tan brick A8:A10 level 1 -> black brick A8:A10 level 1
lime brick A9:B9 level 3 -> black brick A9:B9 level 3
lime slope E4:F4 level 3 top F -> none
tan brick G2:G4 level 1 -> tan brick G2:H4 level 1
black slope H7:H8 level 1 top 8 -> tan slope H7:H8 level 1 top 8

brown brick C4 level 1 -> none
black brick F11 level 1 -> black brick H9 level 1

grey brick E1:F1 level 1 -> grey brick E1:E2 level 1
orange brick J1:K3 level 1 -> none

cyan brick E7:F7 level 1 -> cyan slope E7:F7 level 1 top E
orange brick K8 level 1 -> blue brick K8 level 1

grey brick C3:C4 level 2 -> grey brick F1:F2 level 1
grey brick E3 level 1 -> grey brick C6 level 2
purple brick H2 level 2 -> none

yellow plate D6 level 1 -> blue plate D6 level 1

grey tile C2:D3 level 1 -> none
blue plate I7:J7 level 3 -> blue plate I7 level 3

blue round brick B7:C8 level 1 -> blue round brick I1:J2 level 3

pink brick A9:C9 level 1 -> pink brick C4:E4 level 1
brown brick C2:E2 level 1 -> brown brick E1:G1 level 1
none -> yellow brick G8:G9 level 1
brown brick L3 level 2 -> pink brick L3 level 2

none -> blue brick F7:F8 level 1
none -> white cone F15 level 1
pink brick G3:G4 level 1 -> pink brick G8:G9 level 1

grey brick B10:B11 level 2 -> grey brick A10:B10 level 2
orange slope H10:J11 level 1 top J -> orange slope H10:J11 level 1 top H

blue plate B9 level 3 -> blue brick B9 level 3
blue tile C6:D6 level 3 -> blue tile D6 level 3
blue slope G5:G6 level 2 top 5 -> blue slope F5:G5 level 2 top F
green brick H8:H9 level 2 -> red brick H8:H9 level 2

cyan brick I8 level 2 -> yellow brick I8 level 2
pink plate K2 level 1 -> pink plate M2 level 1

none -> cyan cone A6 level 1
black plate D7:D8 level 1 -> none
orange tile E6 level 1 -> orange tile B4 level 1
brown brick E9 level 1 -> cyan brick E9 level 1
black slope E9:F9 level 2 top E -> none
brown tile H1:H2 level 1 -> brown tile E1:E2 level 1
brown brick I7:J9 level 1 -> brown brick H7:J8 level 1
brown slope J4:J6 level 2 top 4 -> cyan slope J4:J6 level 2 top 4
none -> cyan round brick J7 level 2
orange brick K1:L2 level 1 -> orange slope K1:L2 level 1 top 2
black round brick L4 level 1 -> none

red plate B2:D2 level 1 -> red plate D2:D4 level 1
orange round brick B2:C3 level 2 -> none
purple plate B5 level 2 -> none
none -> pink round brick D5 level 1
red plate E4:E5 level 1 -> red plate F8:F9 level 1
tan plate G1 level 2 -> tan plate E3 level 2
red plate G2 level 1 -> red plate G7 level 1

- **TASK ITEM**
Please give back only the lines between the first line of the entries and the line with "orange brick J1:K3 level 1 -> none", both ends included, word for word.

- **SOLUTION TO THIS EXERCISE**
tan brick A8:A10 level 1 -> black brick A8:A10 level 1
lime brick A9:B9 level 3 -> black brick A9:B9 level 3
lime slope E4:F4 level 3 top F -> none
tan brick G2:G4 level 1 -> tan brick G2:H4 level 1
black slope H7:H8 level 1 top 8 -> tan slope H7:H8 level 1 top 8

brown brick C4 level 1 -> none
black brick F11 level 1 -> black brick H9 level 1

grey brick E1:F1 level 1 -> grey brick E1:E2 level 1
orange brick J1:K3 level 1 -> none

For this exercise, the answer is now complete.